## PROBLEM
In the material below, find the line containing "FAN1 pin SIG: GP13 -> GP5" and the line containing "STEPPER pin IN1: GP8 -> GP10". Output those two lines and all lines between them exactly, without pictures.

## EXTRACTED RECORDS
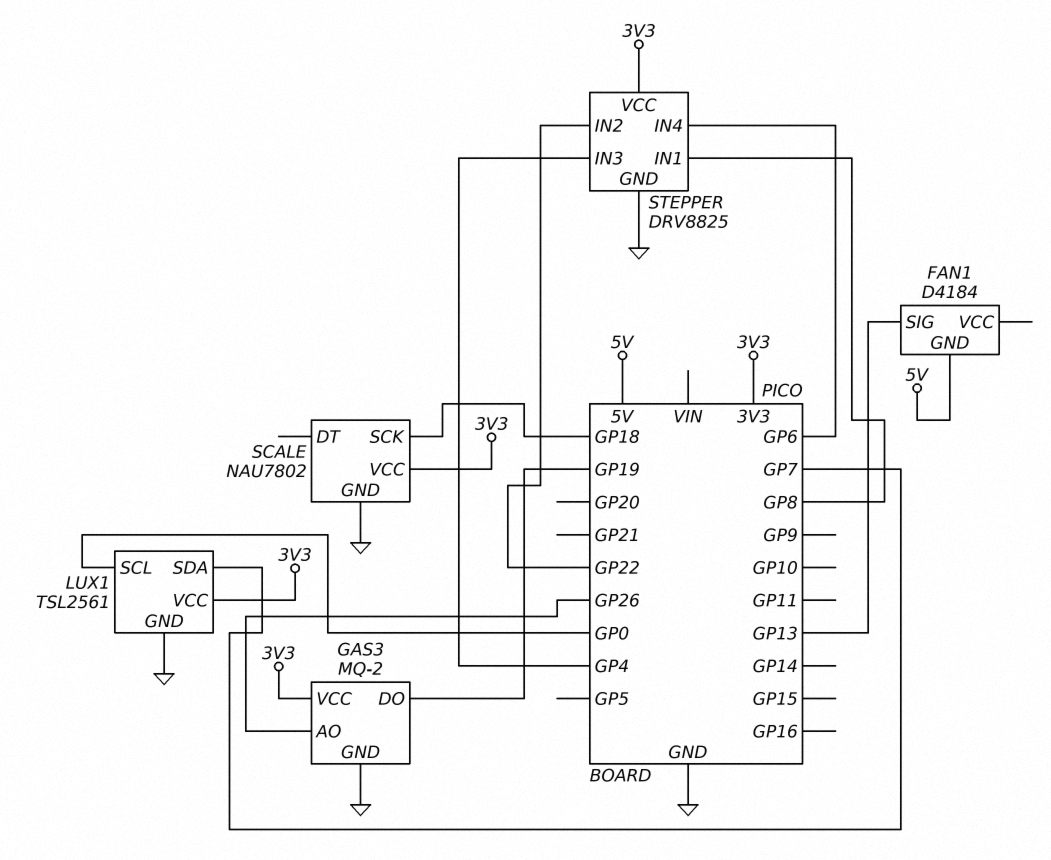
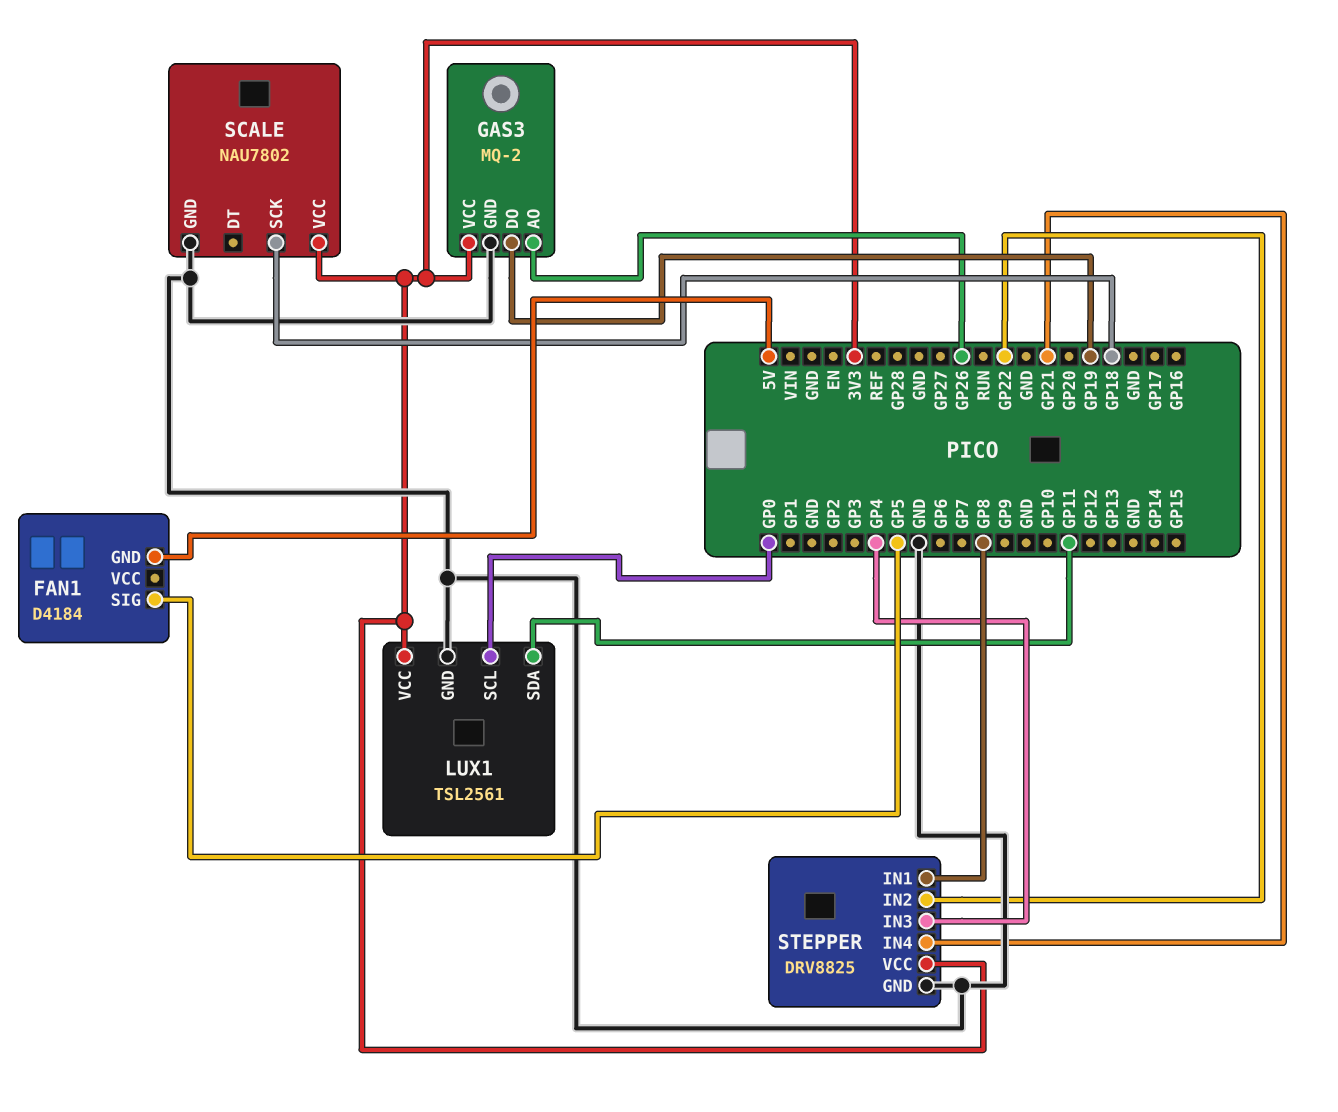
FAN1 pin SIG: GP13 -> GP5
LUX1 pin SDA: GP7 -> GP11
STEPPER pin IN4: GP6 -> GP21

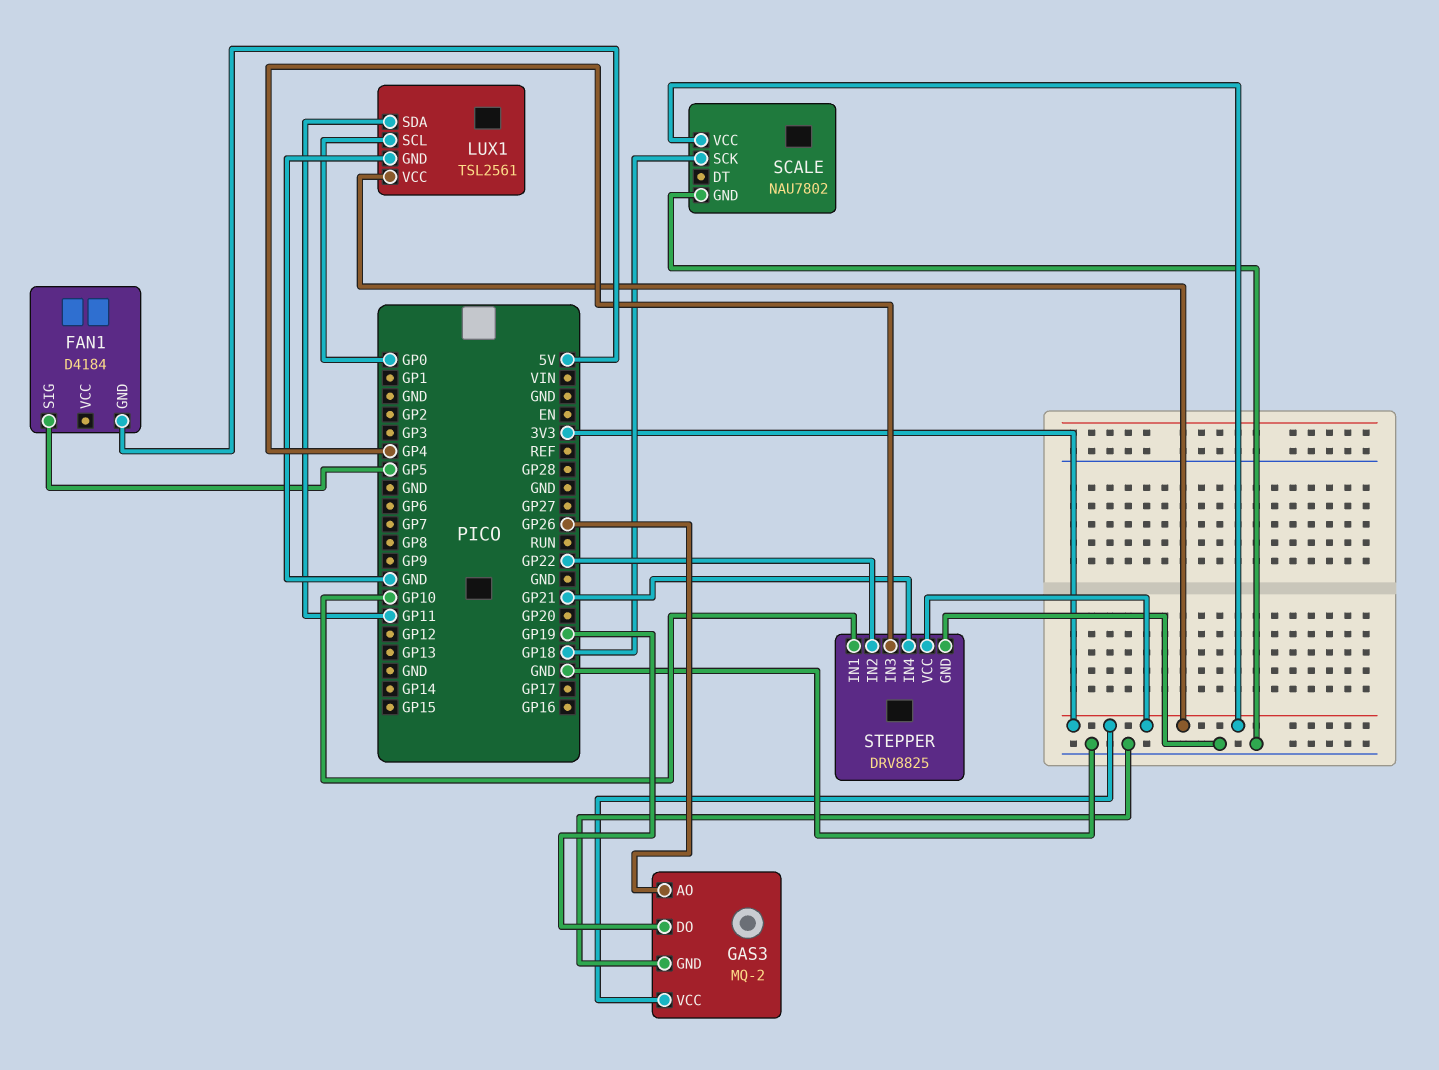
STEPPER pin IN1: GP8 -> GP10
---
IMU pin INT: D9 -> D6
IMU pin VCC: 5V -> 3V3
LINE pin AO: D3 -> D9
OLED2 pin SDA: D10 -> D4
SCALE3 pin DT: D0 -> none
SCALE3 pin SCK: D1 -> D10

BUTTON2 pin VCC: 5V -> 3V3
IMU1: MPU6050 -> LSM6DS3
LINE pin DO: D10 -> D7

## ANSWER AREA
FAN1 pin SIG: GP13 -> GP5
LUX1 pin SDA: GP7 -> GP11
STEPPER pin IN4: GP6 -> GP21

STEPPER pin IN1: GP8 -> GP10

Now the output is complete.